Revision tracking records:
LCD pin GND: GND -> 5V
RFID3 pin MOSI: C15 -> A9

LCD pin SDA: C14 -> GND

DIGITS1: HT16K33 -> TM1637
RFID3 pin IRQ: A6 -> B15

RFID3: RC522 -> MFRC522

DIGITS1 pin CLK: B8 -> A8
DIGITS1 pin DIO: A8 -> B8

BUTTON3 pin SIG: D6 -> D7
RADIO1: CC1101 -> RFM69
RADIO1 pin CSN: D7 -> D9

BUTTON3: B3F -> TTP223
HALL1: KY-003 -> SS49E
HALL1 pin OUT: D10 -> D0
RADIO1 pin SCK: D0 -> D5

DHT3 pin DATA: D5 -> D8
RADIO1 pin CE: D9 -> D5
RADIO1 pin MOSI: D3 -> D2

### WHAT THE TASK REQUIRES
Return all of the entries word for word.

### ANSWER BOX
LCD pin GND: GND -> 5V
RFID3 pin MOSI: C15 -> A9

LCD pin SDA: C14 -> GND

DIGITS1: HT16K33 -> TM1637
RFID3 pin IRQ: A6 -> B15

RFID3: RC522 -> MFRC522

DIGITS1 pin CLK: B8 -> A8
DIGITS1 pin DIO: A8 -> B8

BUTTON3 pin SIG: D6 -> D7
RADIO1: CC1101 -> RFM69
RADIO1 pin CSN: D7 -> D9

BUTTON3: B3F -> TTP223
HALL1: KY-003 -> SS49E
HALL1 pin OUT: D10 -> D0
RADIO1 pin SCK: D0 -> D5

DHT3 pin DATA: D5 -> D8
RADIO1 pin CE: D9 -> D5
RADIO1 pin MOSI: D3 -> D2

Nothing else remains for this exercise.